EXERCISE DETAILS -> Arrange every line of the entries as a Markdown table with the columns "No." and "Line," numbering the rows in order and leaving out any blank lines.

Records ->
============

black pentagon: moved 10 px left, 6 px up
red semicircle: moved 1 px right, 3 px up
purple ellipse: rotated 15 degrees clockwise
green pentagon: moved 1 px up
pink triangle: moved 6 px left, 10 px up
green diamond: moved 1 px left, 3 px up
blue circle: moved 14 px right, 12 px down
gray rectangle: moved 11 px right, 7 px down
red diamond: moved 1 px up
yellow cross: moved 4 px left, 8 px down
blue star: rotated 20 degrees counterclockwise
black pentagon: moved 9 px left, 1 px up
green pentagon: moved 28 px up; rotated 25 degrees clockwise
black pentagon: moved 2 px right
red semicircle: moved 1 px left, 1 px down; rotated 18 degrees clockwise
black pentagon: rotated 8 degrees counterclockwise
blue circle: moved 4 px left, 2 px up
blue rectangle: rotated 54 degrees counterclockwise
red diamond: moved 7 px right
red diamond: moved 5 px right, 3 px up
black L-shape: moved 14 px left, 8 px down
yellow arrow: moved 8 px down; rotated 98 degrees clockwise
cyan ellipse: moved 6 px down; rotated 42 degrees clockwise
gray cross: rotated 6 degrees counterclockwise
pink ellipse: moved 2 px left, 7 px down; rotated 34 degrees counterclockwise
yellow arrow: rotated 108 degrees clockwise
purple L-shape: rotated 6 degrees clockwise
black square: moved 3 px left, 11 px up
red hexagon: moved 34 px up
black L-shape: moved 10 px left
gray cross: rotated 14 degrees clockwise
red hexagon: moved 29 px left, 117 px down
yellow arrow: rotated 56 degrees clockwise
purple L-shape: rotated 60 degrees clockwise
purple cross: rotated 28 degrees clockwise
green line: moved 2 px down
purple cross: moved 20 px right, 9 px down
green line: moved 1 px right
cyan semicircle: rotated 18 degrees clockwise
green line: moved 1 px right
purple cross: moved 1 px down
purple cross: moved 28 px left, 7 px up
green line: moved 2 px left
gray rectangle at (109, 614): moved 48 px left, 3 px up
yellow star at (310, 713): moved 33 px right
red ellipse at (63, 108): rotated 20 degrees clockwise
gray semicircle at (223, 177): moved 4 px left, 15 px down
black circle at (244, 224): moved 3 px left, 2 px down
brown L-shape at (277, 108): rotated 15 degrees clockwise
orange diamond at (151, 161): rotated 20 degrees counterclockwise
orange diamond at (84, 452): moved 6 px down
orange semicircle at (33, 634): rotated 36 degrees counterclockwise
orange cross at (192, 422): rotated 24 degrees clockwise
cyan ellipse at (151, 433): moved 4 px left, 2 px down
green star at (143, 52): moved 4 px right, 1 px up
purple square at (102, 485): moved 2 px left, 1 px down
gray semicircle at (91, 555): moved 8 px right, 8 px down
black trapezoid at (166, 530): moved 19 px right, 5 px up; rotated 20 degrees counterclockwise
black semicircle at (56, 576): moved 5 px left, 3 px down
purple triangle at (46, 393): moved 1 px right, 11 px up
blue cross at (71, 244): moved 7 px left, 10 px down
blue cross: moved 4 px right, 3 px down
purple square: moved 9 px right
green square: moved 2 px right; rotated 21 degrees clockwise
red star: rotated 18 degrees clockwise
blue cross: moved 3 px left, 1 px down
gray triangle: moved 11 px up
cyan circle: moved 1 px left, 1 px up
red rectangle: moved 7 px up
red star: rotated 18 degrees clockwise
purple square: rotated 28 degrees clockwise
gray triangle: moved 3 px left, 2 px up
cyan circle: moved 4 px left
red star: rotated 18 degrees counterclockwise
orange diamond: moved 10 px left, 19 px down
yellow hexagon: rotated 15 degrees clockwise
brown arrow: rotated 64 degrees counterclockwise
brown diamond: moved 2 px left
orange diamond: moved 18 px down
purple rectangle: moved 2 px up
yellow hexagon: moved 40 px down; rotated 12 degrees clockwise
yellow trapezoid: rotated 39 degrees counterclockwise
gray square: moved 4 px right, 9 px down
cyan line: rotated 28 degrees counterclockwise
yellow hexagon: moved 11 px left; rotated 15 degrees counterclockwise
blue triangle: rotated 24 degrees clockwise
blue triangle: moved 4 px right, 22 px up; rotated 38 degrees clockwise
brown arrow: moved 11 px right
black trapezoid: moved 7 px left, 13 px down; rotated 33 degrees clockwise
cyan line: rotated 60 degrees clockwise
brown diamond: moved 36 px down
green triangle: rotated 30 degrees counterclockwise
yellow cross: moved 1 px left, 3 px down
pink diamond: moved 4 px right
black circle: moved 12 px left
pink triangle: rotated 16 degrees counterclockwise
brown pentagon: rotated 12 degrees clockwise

============

TASK SOLUTION ->
| No. | Line |
|---|---|
| 1 | black pentagon: moved 10 px left, 6 px up |
| 2 | red semicircle: moved 1 px right, 3 px up |
| 3 | purple ellipse: rotated 15 degrees clockwise |
| 4 | green pentagon: moved 1 px up |
| 5 | pink triangle: moved 6 px left, 10 px up |
| 6 | green diamond: moved 1 px left, 3 px up |
| 7 | blue circle: moved 14 px right, 12 px down |
| 8 | gray rectangle: moved 11 px right, 7 px down |
| 9 | red diamond: moved 1 px up |
| 10 | yellow cross: moved 4 px left, 8 px down |
| 11 | blue star: rotated 20 degrees counterclockwise |
| 12 | black pentagon: moved 9 px left, 1 px up |
| 13 | green pentagon: moved 28 px up; rotated 25 degrees clockwise |
| 14 | black pentagon: moved 2 px right |
| 15 | red semicircle: moved 1 px left, 1 px down; rotated 18 degrees clockwise |
| 16 | black pentagon: rotated 8 degrees counterclockwise |
| 17 | blue circle: moved 4 px left, 2 px up |
| 18 | blue rectangle: rotated 54 degrees counterclockwise |
| 19 | red diamond: moved 7 px right |
| 20 | red diamond: moved 5 px right, 3 px up |
| 21 | black L-shape: moved 14 px left, 8 px down |
| 22 | yellow arrow: moved 8 px down; rotated 98 degrees clockwise |
| 23 | cyan ellipse: moved 6 px down; rotated 42 degrees clockwise |
| 24 | gray cross: rotated 6 degrees counterclockwise |
| 25 | pink ellipse: moved 2 px left, 7 px down; rotated 34 degrees counterclockwise |
| 26 | yellow arrow: rotated 108 degrees clockwise |
| 27 | purple L-shape: rotated 6 degrees clockwise |
| 28 | black square: moved 3 px left, 11 px up |
| 29 | red hexagon: moved 34 px up |
| 30 | black L-shape: moved 10 px left |
| 31 | gray cross: rotated 14 degrees clockwise |
| 32 | red hexagon: moved 29 px left, 117 px down |
| 33 | yellow arrow: rotated 56 degrees clockwise |
| 34 | purple L-shape: rotated 60 degrees clockwise |
| 35 | purple cross: rotated 28 degrees clockwise |
| 36 | green line: moved 2 px down |
| 37 | purple cross: moved 20 px right, 9 px down |
| 38 | green line: moved 1 px right |
| 39 | cyan semicircle: rotated 18 degrees clockwise |
| 40 | green line: moved 1 px right |
| 41 | purple cross: moved 1 px down |
| 42 | purple cross: moved 28 px left, 7 px up |
| 43 | green line: moved 2 px left |
| 44 | gray rectangle at (109, 614): moved 48 px left, 3 px up |
| 45 | yellow star at (310, 713): moved 33 px right |
| 46 | red ellipse at (63, 108): rotated 20 degrees clockwise |
| 47 | gray semicircle at (223, 177): moved 4 px left, 15 px down |
| 48 | black circle at (244, 224): moved 3 px left, 2 px down |
| 49 | brown L-shape at (277, 108): rotated 15 degrees clockwise |
| 50 | orange diamond at (151, 161): rotated 20 degrees counterclockwise |
| 51 | orange diamond at (84, 452): moved 6 px down |
| 52 | orange semicircle at (33, 634): rotated 36 degrees counterclockwise |
| 53 | orange cross at (192, 422): rotated 24 degrees clockwise |
| 54 | cyan ellipse at (151, 433): moved 4 px left, 2 px down |
| 55 | green star at (143, 52): moved 4 px right, 1 px up |
| 56 | purple square at (102, 485): moved 2 px left, 1 px down |
| 57 | gray semicircle at (91, 555): moved 8 px right, 8 px down |
| 58 | black trapezoid at (166, 530): moved 19 px right, 5 px up; rotated 20 degrees counterclockwise |
| 59 | black semicircle at (56, 576): moved 5 px left, 3 px down |
| 60 | purple triangle at (46, 393): moved 1 px right, 11 px up |
| 61 | blue cross at (71, 244): moved 7 px left, 10 px down |
| 62 | blue cross: moved 4 px right, 3 px down |
| 63 | purple square: moved 9 px right |
| 64 | green square: moved 2 px right; rotated 21 degrees clockwise |
| 65 | red star: rotated 18 degrees clockwise |
| 66 | blue cross: moved 3 px left, 1 px down |
| 67 | gray triangle: moved 11 px up |
| 68 | cyan circle: moved 1 px left, 1 px up |
| 69 | red rectangle: moved 7 px up |
| 70 | red star: rotated 18 degrees clockwise |
| 71 | purple square: rotated 28 degrees clockwise |
| 72 | gray triangle: moved 3 px left, 2 px up |
| 73 | cyan circle: moved 4 px left |
| 74 | red star: rotated 18 degrees counterclockwise |
| 75 | orange diamond: moved 10 px left, 19 px down |
| 76 | yellow hexagon: rotated 15 degrees clockwise |
| 77 | brown arrow: rotated 64 degrees counterclockwise |
| 78 | brown diamond: moved 2 px left |
| 79 | orange diamond: moved 18 px down |
| 80 | purple rectangle: moved 2 px up |
| 81 | yellow hexagon: moved 40 px down; rotated 12 degrees clockwise |
| 82 | yellow trapezoid: rotated 39 degrees counterclockwise |
| 83 | gray square: moved 4 px right, 9 px down |
| 84 | cyan line: rotated 28 degrees counterclockwise |
| 85 | yellow hexagon: moved 11 px left; rotated 15 degrees counterclockwise |
| 86 | blue triangle: rotated 24 degrees clockwise |
| 87 | blue triangle: moved 4 px right, 22 px up; rotated 38 degrees clockwise |
| 88 | brown arrow: moved 11 px right |
| 89 | black trapezoid: moved 7 px left, 13 px down; rotated 33 degrees clockwise |
| 90 | cyan line: rotated 60 degrees clockwise |
| 91 | brown diamond: moved 36 px down |
| 92 | green triangle: rotated 30 degrees counterclockwise |
| 93 | yellow cross: moved 1 px left, 3 px down |
| 94 | pink diamond: moved 4 px right |
| 95 | black circle: moved 12 px left |
| 96 | pink triangle: rotated 16 degrees counterclockwise |
| 97 | brown pentagon: rotated 12 degrees clockwise |